ASSIGNMENT: Output each record below exactly, leaving any picture out of the copy.
---- PROVIDED DATA
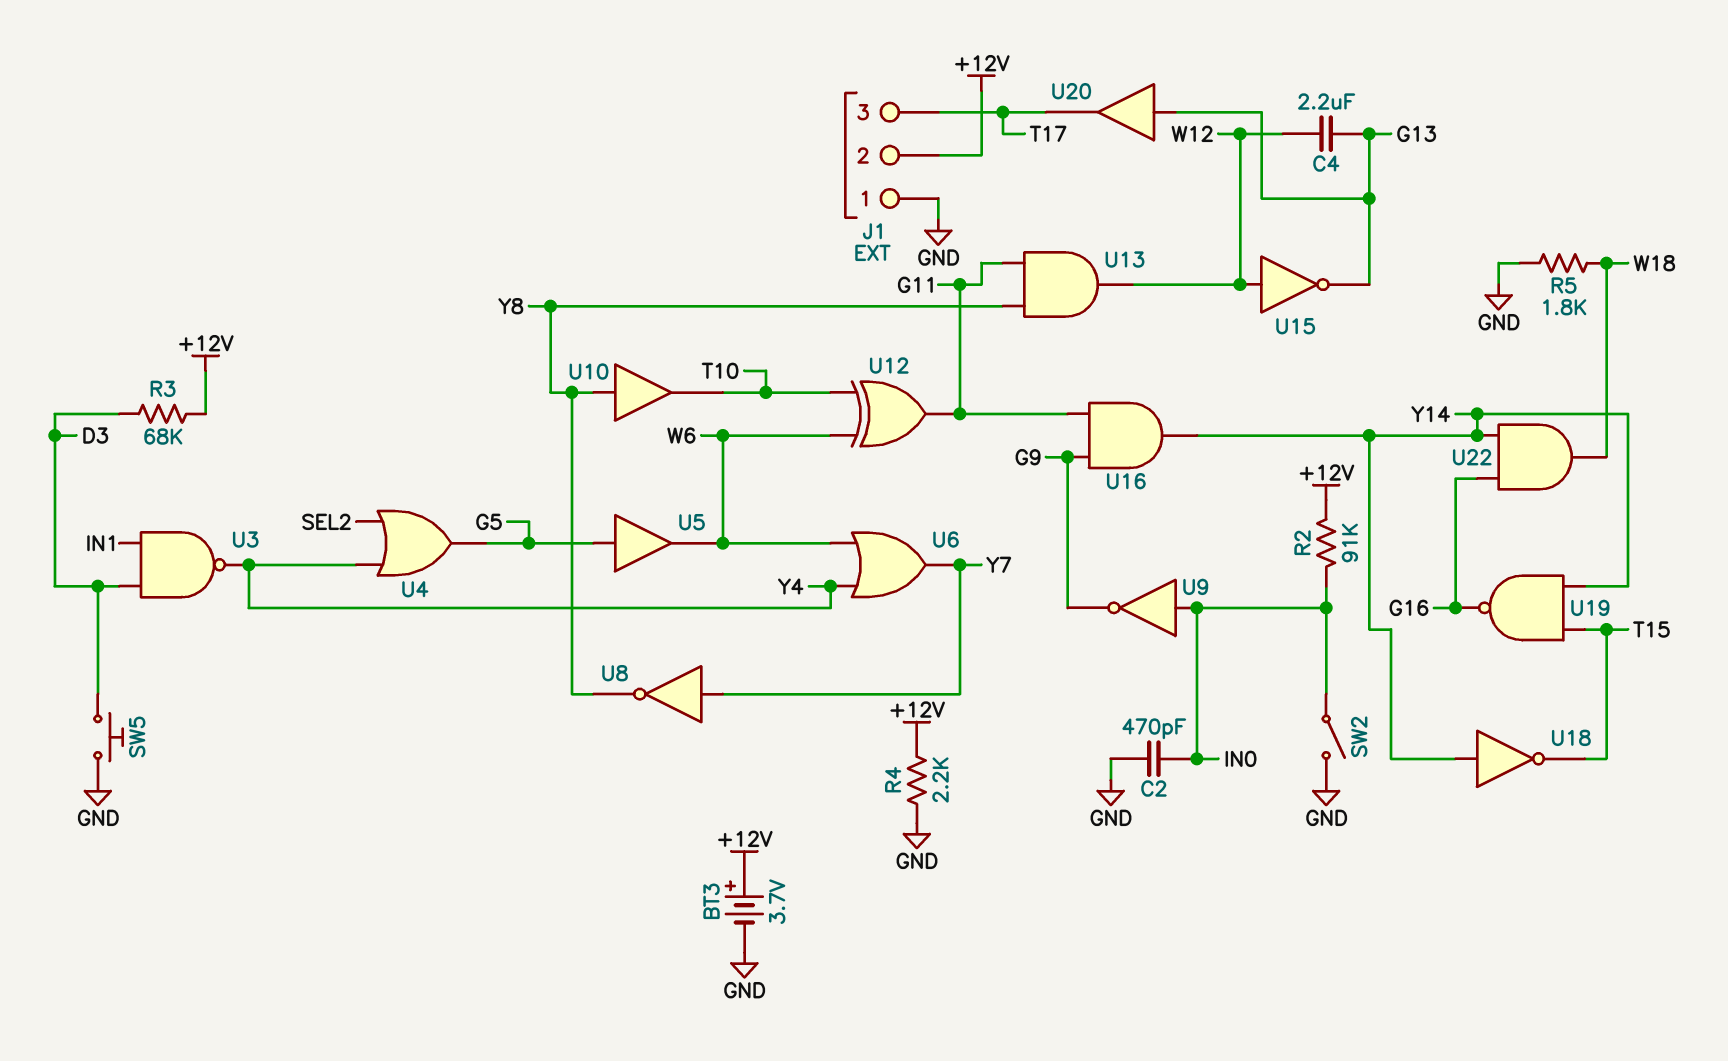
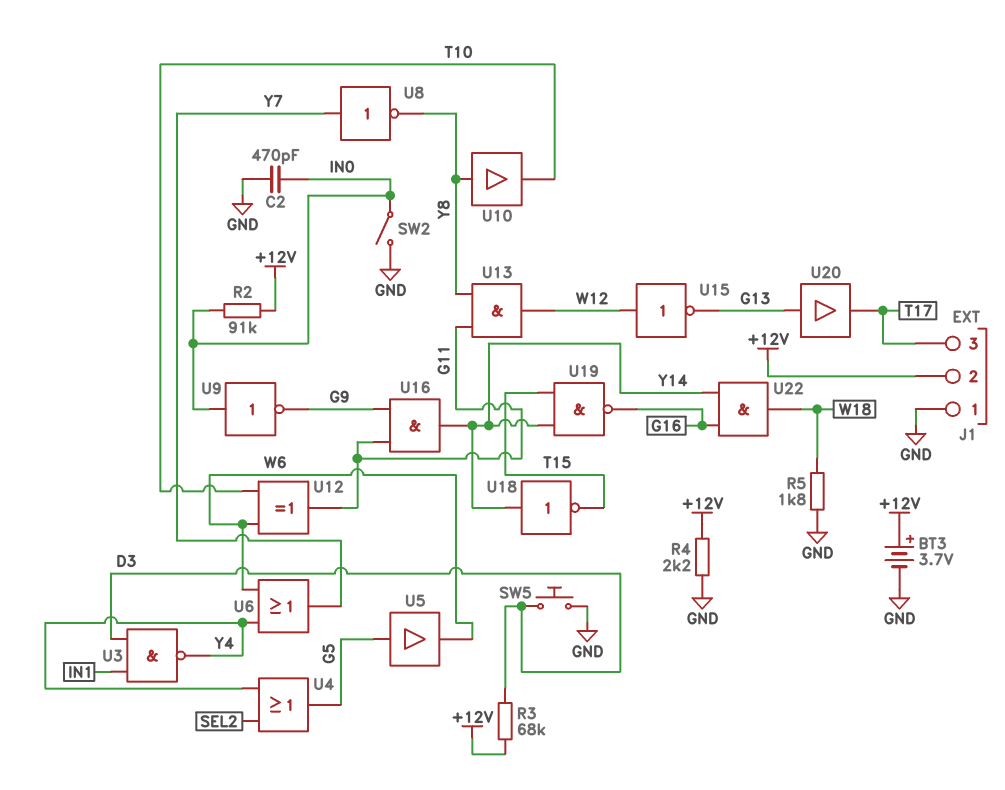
C4: 2.2uF (G13, W12) -> none

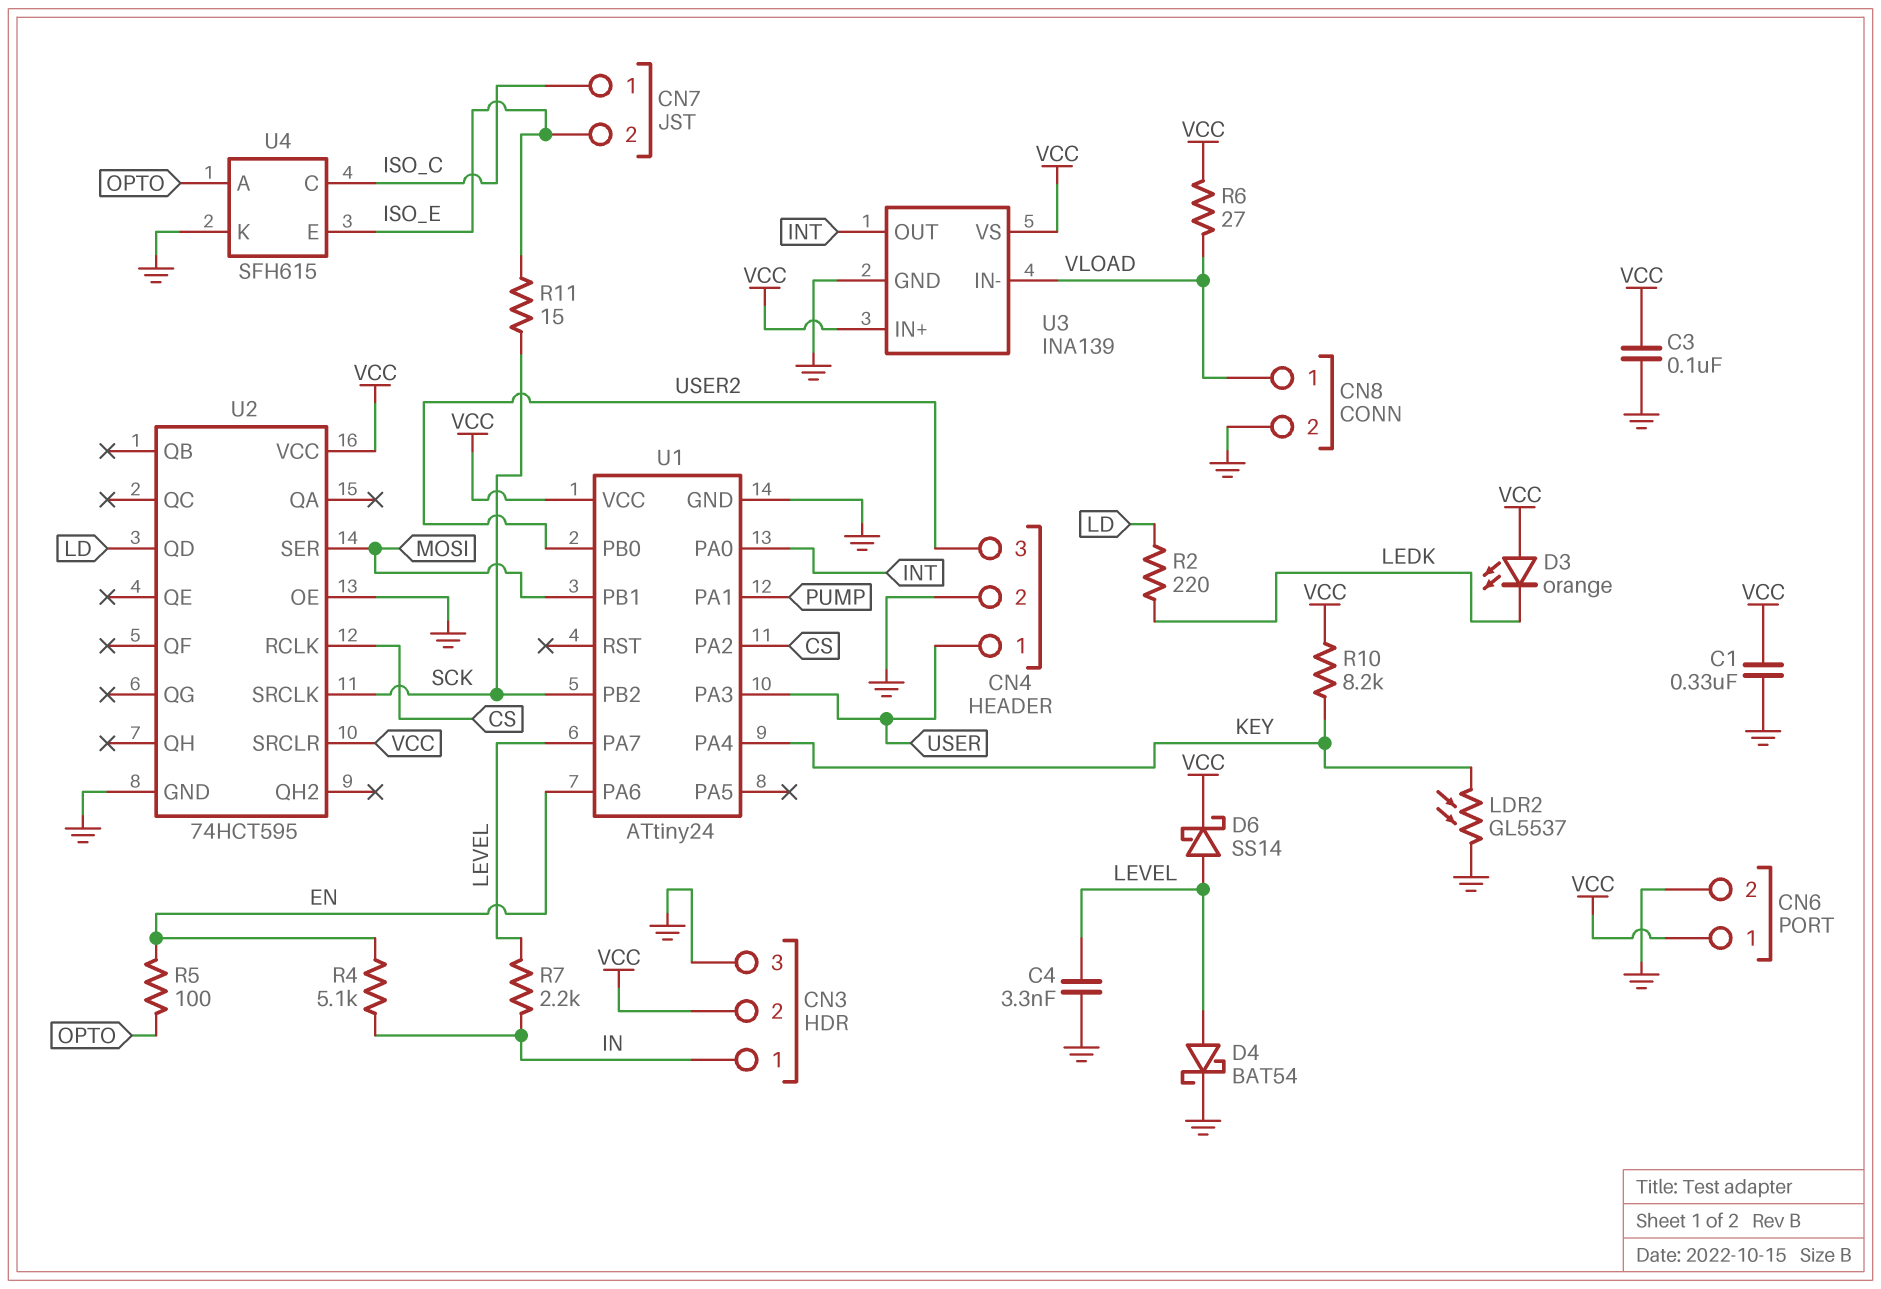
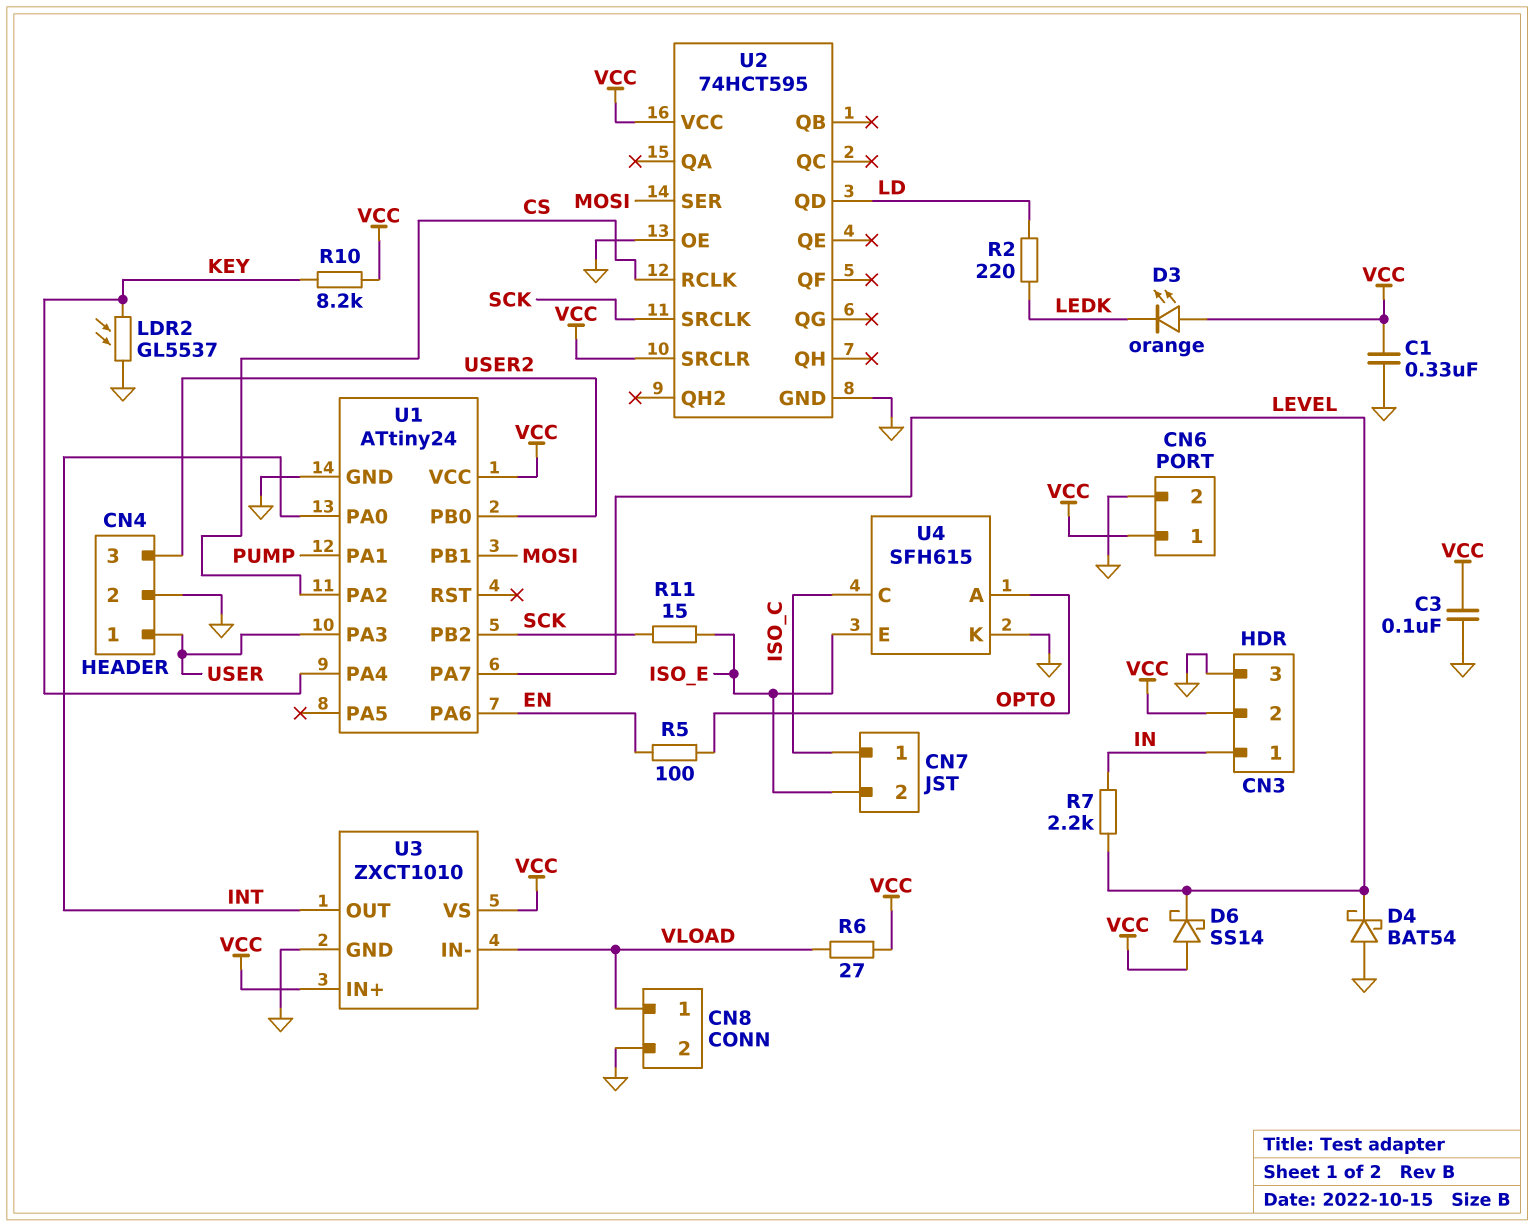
C4: 3.3nF (GND, LEVEL) -> none
D4: schottky BAT54 (A LEVEL, K GND) -> schottky BAT54 (A GND, K LEVEL)
D6: schottky SS14 (A LEVEL, K VCC) -> schottky SS14 (A VCC, K LEVEL)
R4: 5.1k (EN, IN) -> none
U3: INA139 -> ZXCT1010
--------
ANSWER BELOW:
C4: 2.2uF (G13, W12) -> none

C4: 3.3nF (GND, LEVEL) -> none
D4: schottky BAT54 (A LEVEL, K GND) -> schottky BAT54 (A GND, K LEVEL)
D6: schottky SS14 (A LEVEL, K VCC) -> schottky SS14 (A VCC, K LEVEL)
R4: 5.1k (EN, IN) -> none
U3: INA139 -> ZXCT1010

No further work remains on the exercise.